> WHAT TO WORK ON
The full set of records below is to be reproduced without a single alteration.

__________________________________________________

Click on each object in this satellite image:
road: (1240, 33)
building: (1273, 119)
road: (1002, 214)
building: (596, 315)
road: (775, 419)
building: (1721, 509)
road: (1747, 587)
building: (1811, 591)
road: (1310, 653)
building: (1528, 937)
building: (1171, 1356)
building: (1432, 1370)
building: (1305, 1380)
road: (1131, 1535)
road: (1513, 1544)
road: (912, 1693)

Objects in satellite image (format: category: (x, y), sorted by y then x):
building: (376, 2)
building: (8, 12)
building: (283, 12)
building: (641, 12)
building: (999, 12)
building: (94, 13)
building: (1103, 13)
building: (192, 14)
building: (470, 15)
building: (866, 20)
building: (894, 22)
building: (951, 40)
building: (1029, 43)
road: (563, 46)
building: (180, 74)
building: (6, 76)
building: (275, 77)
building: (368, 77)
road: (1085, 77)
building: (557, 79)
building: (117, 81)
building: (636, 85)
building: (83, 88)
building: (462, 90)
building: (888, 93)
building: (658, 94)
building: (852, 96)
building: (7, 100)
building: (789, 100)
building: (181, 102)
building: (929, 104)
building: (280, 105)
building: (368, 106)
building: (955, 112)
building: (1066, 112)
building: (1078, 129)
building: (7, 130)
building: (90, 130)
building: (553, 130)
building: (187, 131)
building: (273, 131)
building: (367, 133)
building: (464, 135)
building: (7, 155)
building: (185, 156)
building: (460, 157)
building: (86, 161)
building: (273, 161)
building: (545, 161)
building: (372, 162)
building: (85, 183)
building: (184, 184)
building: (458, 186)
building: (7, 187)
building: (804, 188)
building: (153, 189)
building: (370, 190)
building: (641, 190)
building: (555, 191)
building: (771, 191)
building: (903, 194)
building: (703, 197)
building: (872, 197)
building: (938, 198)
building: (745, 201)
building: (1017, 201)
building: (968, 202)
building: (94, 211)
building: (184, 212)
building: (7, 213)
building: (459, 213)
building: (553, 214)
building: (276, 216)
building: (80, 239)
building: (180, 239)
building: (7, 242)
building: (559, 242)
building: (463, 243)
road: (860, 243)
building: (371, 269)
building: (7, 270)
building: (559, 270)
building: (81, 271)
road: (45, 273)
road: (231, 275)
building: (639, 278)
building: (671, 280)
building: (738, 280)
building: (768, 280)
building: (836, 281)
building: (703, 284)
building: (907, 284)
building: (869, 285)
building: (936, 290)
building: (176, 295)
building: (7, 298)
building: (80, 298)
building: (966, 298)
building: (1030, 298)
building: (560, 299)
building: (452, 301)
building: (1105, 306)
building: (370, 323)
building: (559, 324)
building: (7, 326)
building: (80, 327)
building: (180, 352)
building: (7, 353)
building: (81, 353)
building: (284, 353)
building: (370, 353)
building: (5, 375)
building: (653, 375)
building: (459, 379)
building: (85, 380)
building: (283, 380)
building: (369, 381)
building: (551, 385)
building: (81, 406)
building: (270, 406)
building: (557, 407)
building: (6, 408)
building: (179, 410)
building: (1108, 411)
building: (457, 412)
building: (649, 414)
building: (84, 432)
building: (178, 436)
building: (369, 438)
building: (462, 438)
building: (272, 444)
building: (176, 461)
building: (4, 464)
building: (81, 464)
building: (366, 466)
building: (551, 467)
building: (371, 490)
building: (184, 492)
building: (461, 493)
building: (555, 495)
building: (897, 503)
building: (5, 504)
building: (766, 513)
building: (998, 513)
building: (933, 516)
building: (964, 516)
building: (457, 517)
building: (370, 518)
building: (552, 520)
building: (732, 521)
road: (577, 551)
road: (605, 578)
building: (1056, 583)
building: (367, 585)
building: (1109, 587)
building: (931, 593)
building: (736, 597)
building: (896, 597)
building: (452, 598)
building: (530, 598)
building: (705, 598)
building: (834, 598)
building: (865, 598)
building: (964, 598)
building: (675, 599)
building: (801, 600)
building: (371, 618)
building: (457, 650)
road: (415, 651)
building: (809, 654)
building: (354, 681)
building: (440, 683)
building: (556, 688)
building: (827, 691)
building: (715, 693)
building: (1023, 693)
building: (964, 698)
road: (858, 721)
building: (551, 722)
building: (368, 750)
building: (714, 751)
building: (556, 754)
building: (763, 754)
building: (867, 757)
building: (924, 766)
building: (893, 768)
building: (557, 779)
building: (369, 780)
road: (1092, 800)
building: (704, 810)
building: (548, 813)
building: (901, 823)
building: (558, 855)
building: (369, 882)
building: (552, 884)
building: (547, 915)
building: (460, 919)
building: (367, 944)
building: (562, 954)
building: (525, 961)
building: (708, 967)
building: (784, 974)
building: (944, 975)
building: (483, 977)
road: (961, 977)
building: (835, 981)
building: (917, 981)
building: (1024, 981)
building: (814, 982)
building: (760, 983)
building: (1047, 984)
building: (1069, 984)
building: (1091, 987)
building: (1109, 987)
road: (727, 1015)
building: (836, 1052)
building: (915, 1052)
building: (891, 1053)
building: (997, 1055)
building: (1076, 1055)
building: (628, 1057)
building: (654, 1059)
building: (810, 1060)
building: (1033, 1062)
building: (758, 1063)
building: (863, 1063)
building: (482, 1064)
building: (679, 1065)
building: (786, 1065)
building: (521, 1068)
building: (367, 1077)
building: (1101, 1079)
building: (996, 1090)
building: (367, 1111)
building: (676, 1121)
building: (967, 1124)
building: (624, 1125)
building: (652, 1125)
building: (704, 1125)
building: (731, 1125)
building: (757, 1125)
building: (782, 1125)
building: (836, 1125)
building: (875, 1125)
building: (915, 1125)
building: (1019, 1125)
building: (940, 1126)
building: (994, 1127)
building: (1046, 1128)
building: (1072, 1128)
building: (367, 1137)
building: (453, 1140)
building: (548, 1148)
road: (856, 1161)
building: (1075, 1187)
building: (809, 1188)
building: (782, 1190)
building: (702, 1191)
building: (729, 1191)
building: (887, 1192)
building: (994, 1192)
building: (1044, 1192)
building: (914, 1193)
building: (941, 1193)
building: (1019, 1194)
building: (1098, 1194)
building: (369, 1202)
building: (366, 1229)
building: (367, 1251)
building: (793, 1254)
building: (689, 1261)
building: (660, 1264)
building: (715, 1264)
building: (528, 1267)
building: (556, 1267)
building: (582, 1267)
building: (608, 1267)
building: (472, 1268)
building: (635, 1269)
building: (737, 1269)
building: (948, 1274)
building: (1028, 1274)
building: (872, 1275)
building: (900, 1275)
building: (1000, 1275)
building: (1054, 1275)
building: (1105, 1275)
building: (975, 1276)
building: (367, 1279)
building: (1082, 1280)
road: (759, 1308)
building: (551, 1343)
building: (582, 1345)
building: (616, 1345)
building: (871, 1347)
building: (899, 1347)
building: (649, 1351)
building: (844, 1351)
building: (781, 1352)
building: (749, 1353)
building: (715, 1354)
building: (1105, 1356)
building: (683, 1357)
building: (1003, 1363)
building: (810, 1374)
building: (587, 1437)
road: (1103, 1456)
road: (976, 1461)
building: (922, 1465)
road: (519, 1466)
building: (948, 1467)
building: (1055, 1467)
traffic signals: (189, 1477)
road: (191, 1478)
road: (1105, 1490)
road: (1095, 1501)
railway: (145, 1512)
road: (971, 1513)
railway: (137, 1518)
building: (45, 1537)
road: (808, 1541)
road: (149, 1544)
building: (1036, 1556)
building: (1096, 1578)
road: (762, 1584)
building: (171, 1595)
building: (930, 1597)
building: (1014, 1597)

__________________________________________________

> SOLUTION FOR THIS TASK
Click on each object in this satellite image:
road: (1240, 33)
building: (1273, 119)
road: (1002, 214)
building: (596, 315)
road: (775, 419)
building: (1721, 509)
road: (1747, 587)
building: (1811, 591)
road: (1310, 653)
building: (1528, 937)
building: (1171, 1356)
building: (1432, 1370)
building: (1305, 1380)
road: (1131, 1535)
road: (1513, 1544)
road: (912, 1693)

Objects in satellite image (format: category: (x, y), sorted by y then x):
building: (376, 2)
building: (8, 12)
building: (283, 12)
building: (641, 12)
building: (999, 12)
building: (94, 13)
building: (1103, 13)
building: (192, 14)
building: (470, 15)
building: (866, 20)
building: (894, 22)
building: (951, 40)
building: (1029, 43)
road: (563, 46)
building: (180, 74)
building: (6, 76)
building: (275, 77)
building: (368, 77)
road: (1085, 77)
building: (557, 79)
building: (117, 81)
building: (636, 85)
building: (83, 88)
building: (462, 90)
building: (888, 93)
building: (658, 94)
building: (852, 96)
building: (7, 100)
building: (789, 100)
building: (181, 102)
building: (929, 104)
building: (280, 105)
building: (368, 106)
building: (955, 112)
building: (1066, 112)
building: (1078, 129)
building: (7, 130)
building: (90, 130)
building: (553, 130)
building: (187, 131)
building: (273, 131)
building: (367, 133)
building: (464, 135)
building: (7, 155)
building: (185, 156)
building: (460, 157)
building: (86, 161)
building: (273, 161)
building: (545, 161)
building: (372, 162)
building: (85, 183)
building: (184, 184)
building: (458, 186)
building: (7, 187)
building: (804, 188)
building: (153, 189)
building: (370, 190)
building: (641, 190)
building: (555, 191)
building: (771, 191)
building: (903, 194)
building: (703, 197)
building: (872, 197)
building: (938, 198)
building: (745, 201)
building: (1017, 201)
building: (968, 202)
building: (94, 211)
building: (184, 212)
building: (7, 213)
building: (459, 213)
building: (553, 214)
building: (276, 216)
building: (80, 239)
building: (180, 239)
building: (7, 242)
building: (559, 242)
building: (463, 243)
road: (860, 243)
building: (371, 269)
building: (7, 270)
building: (559, 270)
building: (81, 271)
road: (45, 273)
road: (231, 275)
building: (639, 278)
building: (671, 280)
building: (738, 280)
building: (768, 280)
building: (836, 281)
building: (703, 284)
building: (907, 284)
building: (869, 285)
building: (936, 290)
building: (176, 295)
building: (7, 298)
building: (80, 298)
building: (966, 298)
building: (1030, 298)
building: (560, 299)
building: (452, 301)
building: (1105, 306)
building: (370, 323)
building: (559, 324)
building: (7, 326)
building: (80, 327)
building: (180, 352)
building: (7, 353)
building: (81, 353)
building: (284, 353)
building: (370, 353)
building: (5, 375)
building: (653, 375)
building: (459, 379)
building: (85, 380)
building: (283, 380)
building: (369, 381)
building: (551, 385)
building: (81, 406)
building: (270, 406)
building: (557, 407)
building: (6, 408)
building: (179, 410)
building: (1108, 411)
building: (457, 412)
building: (649, 414)
building: (84, 432)
building: (178, 436)
building: (369, 438)
building: (462, 438)
building: (272, 444)
building: (176, 461)
building: (4, 464)
building: (81, 464)
building: (366, 466)
building: (551, 467)
building: (371, 490)
building: (184, 492)
building: (461, 493)
building: (555, 495)
building: (897, 503)
building: (5, 504)
building: (766, 513)
building: (998, 513)
building: (933, 516)
building: (964, 516)
building: (457, 517)
building: (370, 518)
building: (552, 520)
building: (732, 521)
road: (577, 551)
road: (605, 578)
building: (1056, 583)
building: (367, 585)
building: (1109, 587)
building: (931, 593)
building: (736, 597)
building: (896, 597)
building: (452, 598)
building: (530, 598)
building: (705, 598)
building: (834, 598)
building: (865, 598)
building: (964, 598)
building: (675, 599)
building: (801, 600)
building: (371, 618)
building: (457, 650)
road: (415, 651)
building: (809, 654)
building: (354, 681)
building: (440, 683)
building: (556, 688)
building: (827, 691)
building: (715, 693)
building: (1023, 693)
building: (964, 698)
road: (858, 721)
building: (551, 722)
building: (368, 750)
building: (714, 751)
building: (556, 754)
building: (763, 754)
building: (867, 757)
building: (924, 766)
building: (893, 768)
building: (557, 779)
building: (369, 780)
road: (1092, 800)
building: (704, 810)
building: (548, 813)
building: (901, 823)
building: (558, 855)
building: (369, 882)
building: (552, 884)
building: (547, 915)
building: (460, 919)
building: (367, 944)
building: (562, 954)
building: (525, 961)
building: (708, 967)
building: (784, 974)
building: (944, 975)
building: (483, 977)
road: (961, 977)
building: (835, 981)
building: (917, 981)
building: (1024, 981)
building: (814, 982)
building: (760, 983)
building: (1047, 984)
building: (1069, 984)
building: (1091, 987)
building: (1109, 987)
road: (727, 1015)
building: (836, 1052)
building: (915, 1052)
building: (891, 1053)
building: (997, 1055)
building: (1076, 1055)
building: (628, 1057)
building: (654, 1059)
building: (810, 1060)
building: (1033, 1062)
building: (758, 1063)
building: (863, 1063)
building: (482, 1064)
building: (679, 1065)
building: (786, 1065)
building: (521, 1068)
building: (367, 1077)
building: (1101, 1079)
building: (996, 1090)
building: (367, 1111)
building: (676, 1121)
building: (967, 1124)
building: (624, 1125)
building: (652, 1125)
building: (704, 1125)
building: (731, 1125)
building: (757, 1125)
building: (782, 1125)
building: (836, 1125)
building: (875, 1125)
building: (915, 1125)
building: (1019, 1125)
building: (940, 1126)
building: (994, 1127)
building: (1046, 1128)
building: (1072, 1128)
building: (367, 1137)
building: (453, 1140)
building: (548, 1148)
road: (856, 1161)
building: (1075, 1187)
building: (809, 1188)
building: (782, 1190)
building: (702, 1191)
building: (729, 1191)
building: (887, 1192)
building: (994, 1192)
building: (1044, 1192)
building: (914, 1193)
building: (941, 1193)
building: (1019, 1194)
building: (1098, 1194)
building: (369, 1202)
building: (366, 1229)
building: (367, 1251)
building: (793, 1254)
building: (689, 1261)
building: (660, 1264)
building: (715, 1264)
building: (528, 1267)
building: (556, 1267)
building: (582, 1267)
building: (608, 1267)
building: (472, 1268)
building: (635, 1269)
building: (737, 1269)
building: (948, 1274)
building: (1028, 1274)
building: (872, 1275)
building: (900, 1275)
building: (1000, 1275)
building: (1054, 1275)
building: (1105, 1275)
building: (975, 1276)
building: (367, 1279)
building: (1082, 1280)
road: (759, 1308)
building: (551, 1343)
building: (582, 1345)
building: (616, 1345)
building: (871, 1347)
building: (899, 1347)
building: (649, 1351)
building: (844, 1351)
building: (781, 1352)
building: (749, 1353)
building: (715, 1354)
building: (1105, 1356)
building: (683, 1357)
building: (1003, 1363)
building: (810, 1374)
building: (587, 1437)
road: (1103, 1456)
road: (976, 1461)
building: (922, 1465)
road: (519, 1466)
building: (948, 1467)
building: (1055, 1467)
traffic signals: (189, 1477)
road: (191, 1478)
road: (1105, 1490)
road: (1095, 1501)
railway: (145, 1512)
road: (971, 1513)
railway: (137, 1518)
building: (45, 1537)
road: (808, 1541)
road: (149, 1544)
building: (1036, 1556)
building: (1096, 1578)
road: (762, 1584)
building: (171, 1595)
building: (930, 1597)
building: (1014, 1597)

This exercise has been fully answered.